» PROBLEM REQUIREMENTS
Copy each entry below verbatim. Skip the pictures.

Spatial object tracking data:

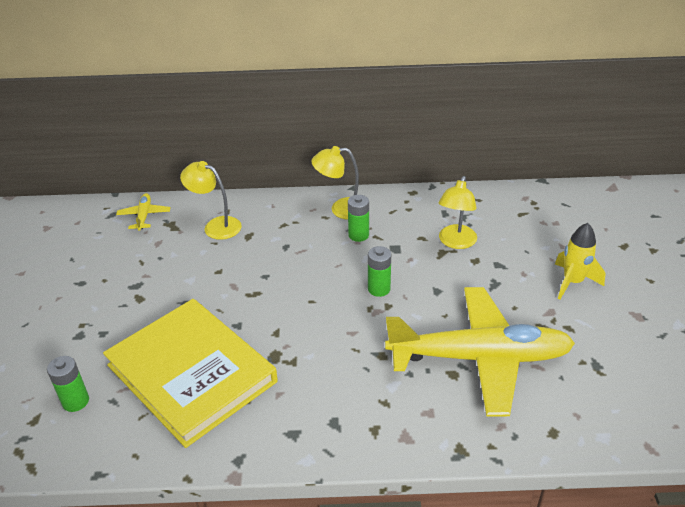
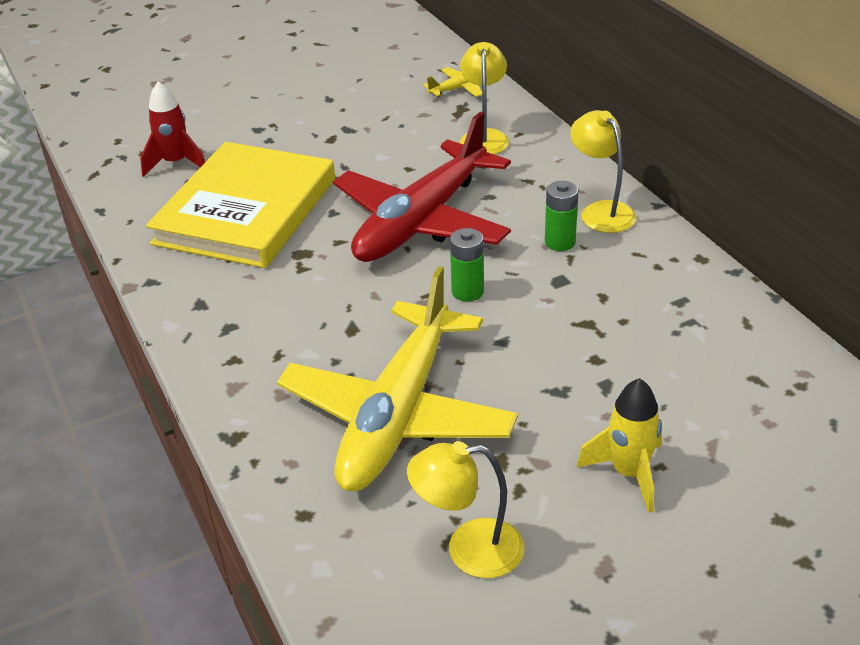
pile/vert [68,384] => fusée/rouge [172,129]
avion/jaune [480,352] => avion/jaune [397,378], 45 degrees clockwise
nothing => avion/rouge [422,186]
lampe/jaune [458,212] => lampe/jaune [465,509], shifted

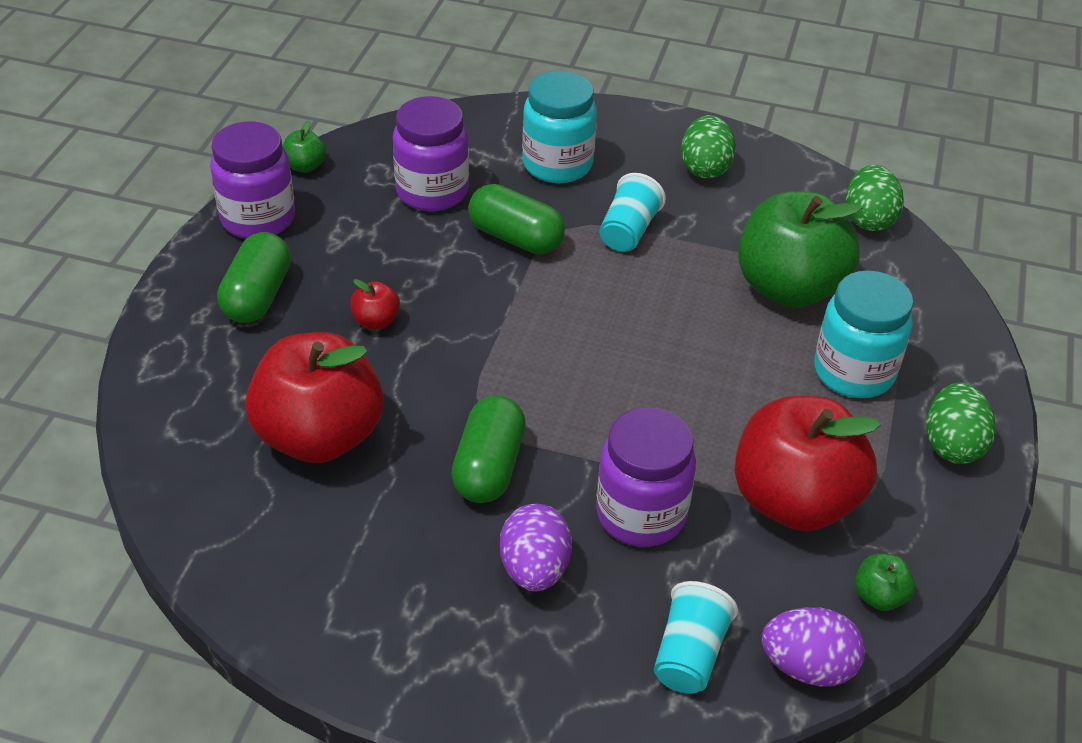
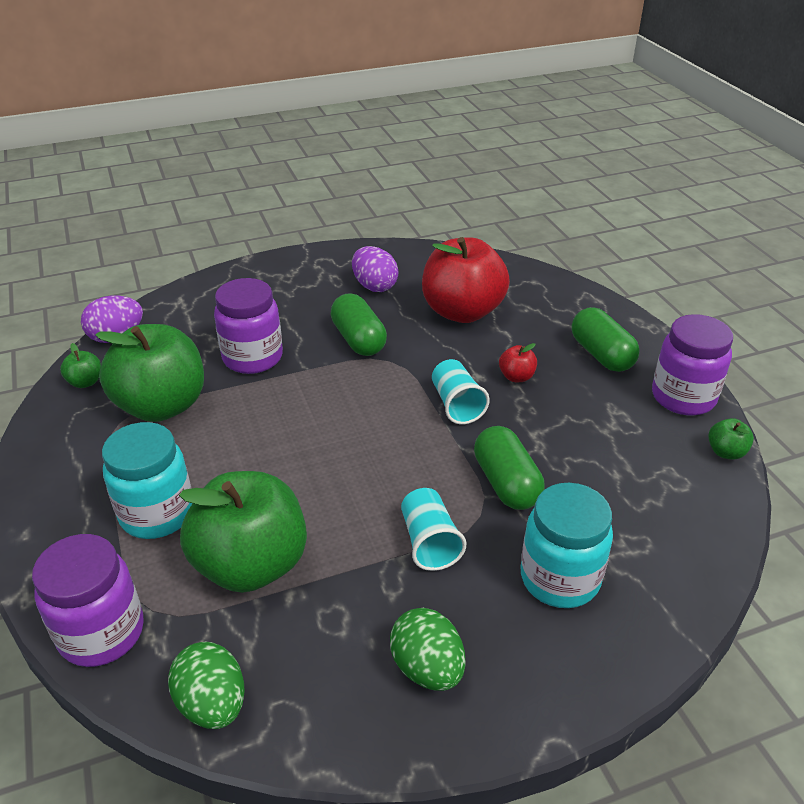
bocal/violet [431,153] => bocal/violet [88,600], shifted
pomme/rouge [808,463] => pomme/vert [149,373]
œuf/violet [536,548] => œuf/violet [375,269], shifted
gobelet/turquoise [696,637] => gobelet/turquoise [461,391], shifted
gélule/vert [516,219] => gélule/vert [509,468], 75 degrees clockwise
œuf/vert [961,423] => nothing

» REPLY
pile/vert [68,384] => fusée/rouge [172,129]
avion/jaune [480,352] => avion/jaune [397,378], 45 degrees clockwise
nothing => avion/rouge [422,186]
lampe/jaune [458,212] => lampe/jaune [465,509], shifted

bocal/violet [431,153] => bocal/violet [88,600], shifted
pomme/rouge [808,463] => pomme/vert [149,373]
œuf/violet [536,548] => œuf/violet [375,269], shifted
gobelet/turquoise [696,637] => gobelet/turquoise [461,391], shifted
gélule/vert [516,219] => gélule/vert [509,468], 75 degrees clockwise
œuf/vert [961,423] => nothing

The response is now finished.